**Aim of the task**
A faithful transcription of all the data is required.

**Extracted material**
━━━━━━━━━━━━━━━━━━━━
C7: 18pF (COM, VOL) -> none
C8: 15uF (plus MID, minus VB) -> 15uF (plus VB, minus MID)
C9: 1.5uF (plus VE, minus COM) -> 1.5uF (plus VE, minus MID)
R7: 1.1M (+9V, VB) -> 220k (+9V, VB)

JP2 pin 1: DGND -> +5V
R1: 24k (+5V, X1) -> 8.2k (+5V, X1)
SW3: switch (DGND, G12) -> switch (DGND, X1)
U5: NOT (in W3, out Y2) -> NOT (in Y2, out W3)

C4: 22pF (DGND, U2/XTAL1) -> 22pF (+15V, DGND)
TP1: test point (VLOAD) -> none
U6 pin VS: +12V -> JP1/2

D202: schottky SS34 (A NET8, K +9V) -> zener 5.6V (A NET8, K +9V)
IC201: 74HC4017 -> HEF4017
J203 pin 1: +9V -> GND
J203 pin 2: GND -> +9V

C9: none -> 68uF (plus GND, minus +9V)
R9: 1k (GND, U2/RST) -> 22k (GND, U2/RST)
━━━━━━━━━━━━━━━━━━━━
**Response**
C7: 18pF (COM, VOL) -> none
C8: 15uF (plus MID, minus VB) -> 15uF (plus VB, minus MID)
C9: 1.5uF (plus VE, minus COM) -> 1.5uF (plus VE, minus MID)
R7: 1.1M (+9V, VB) -> 220k (+9V, VB)

JP2 pin 1: DGND -> +5V
R1: 24k (+5V, X1) -> 8.2k (+5V, X1)
SW3: switch (DGND, G12) -> switch (DGND, X1)
U5: NOT (in W3, out Y2) -> NOT (in Y2, out W3)

C4: 22pF (DGND, U2/XTAL1) -> 22pF (+15V, DGND)
TP1: test point (VLOAD) -> none
U6 pin VS: +12V -> JP1/2

D202: schottky SS34 (A NET8, K +9V) -> zener 5.6V (A NET8, K +9V)
IC201: 74HC4017 -> HEF4017
J203 pin 1: +9V -> GND
J203 pin 2: GND -> +9V

C9: none -> 68uF (plus GND, minus +9V)
R9: 1k (GND, U2/RST) -> 22k (GND, U2/RST)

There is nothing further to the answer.